Description of the task> Everything from the line that contains "none -> black plate G3:H5 level 1" to the final line of the data, both ends included, must be set down exactly, apart from the pictures.

********************

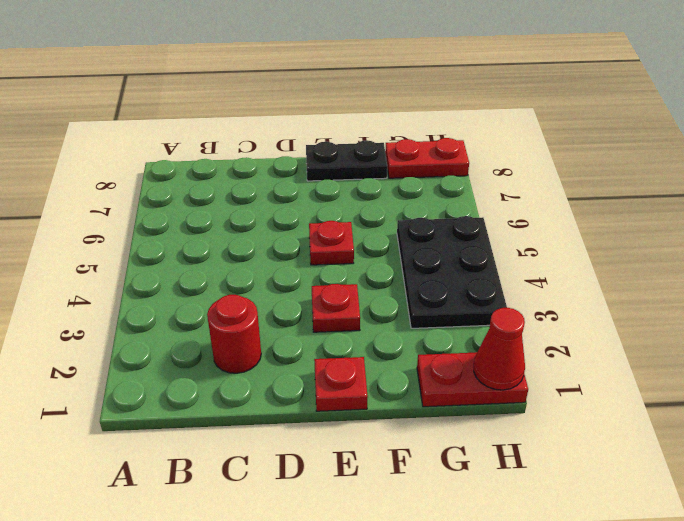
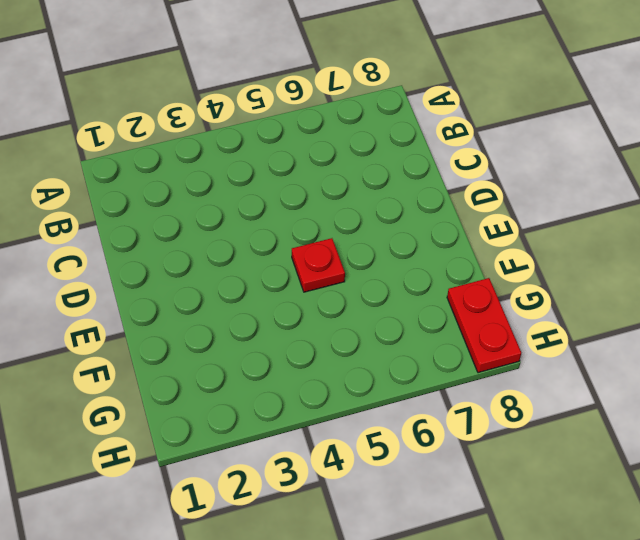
none -> red round brick C2 level 1
none -> red plate E1 level 1

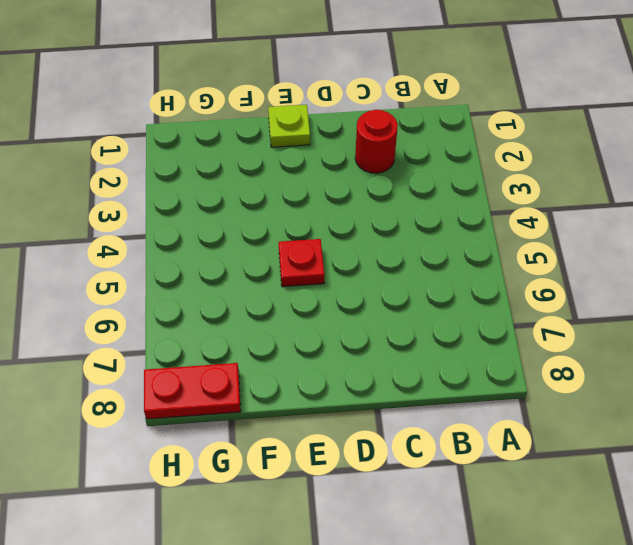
lime plate E1 level 1 -> red plate E1 level 1
none -> red plate E3 level 1
none -> black plate E8:F8 level 1

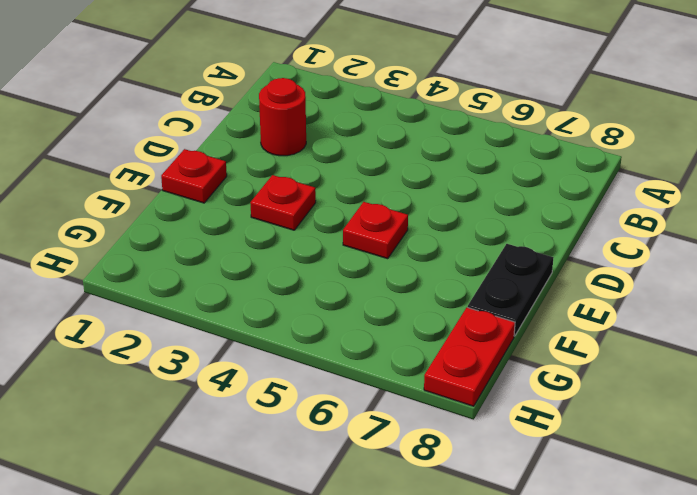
none -> red plate G1:H1 level 1
none -> black plate G3:H5 level 1

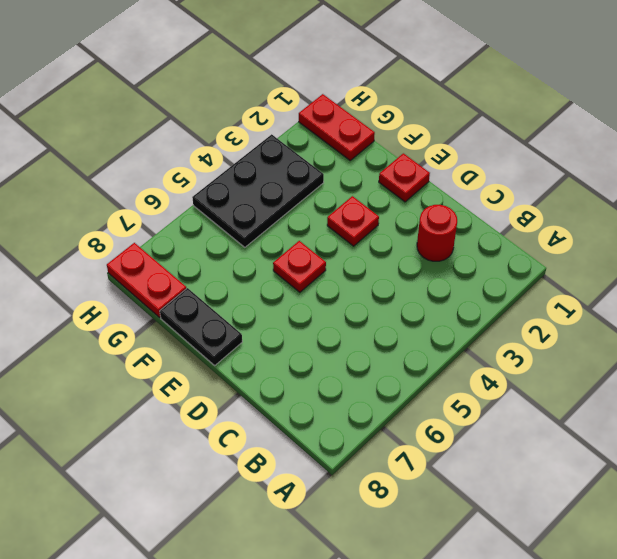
none -> red cone H1 level 2

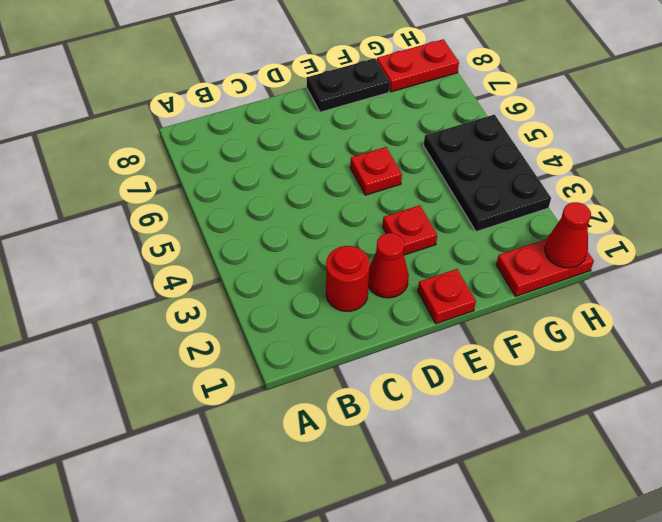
red cone D2 level 1 -> none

********************

Answer to this task>
none -> black plate G3:H5 level 1

none -> red cone H1 level 2

red cone D2 level 1 -> none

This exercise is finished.